## Exercise directions
From the records below, give the number of lines that contain the string "purple", without any other text.

Collected data:
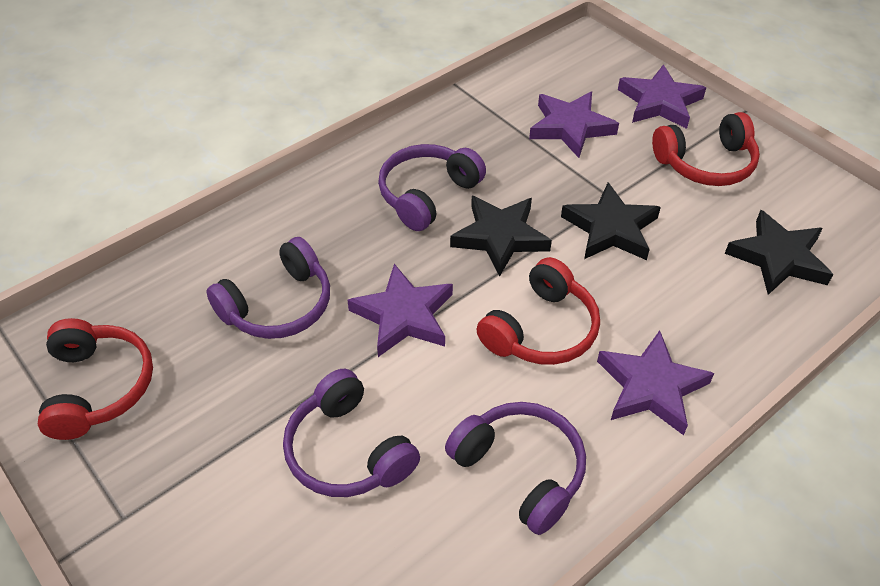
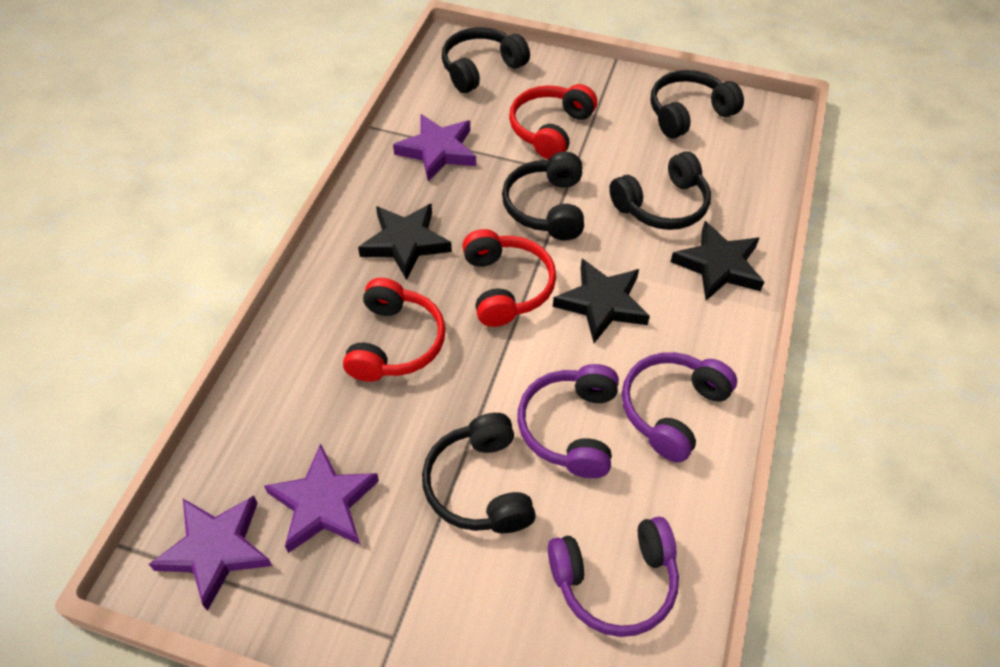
black headphones: 0 -> 5
purple headphones: 4 -> 3
purple star: 4 -> 3

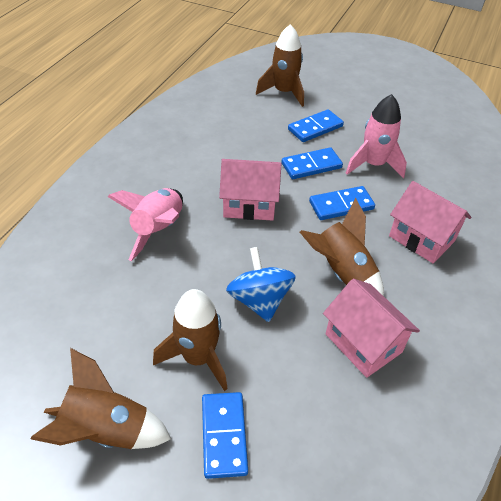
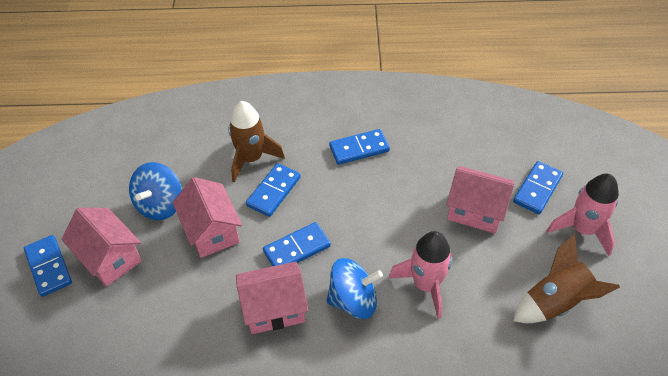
blue domino: 4 -> 5
blue spinning top: 1 -> 2
brown rocket: 4 -> 2
pink house: 3 -> 4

## Task answer
2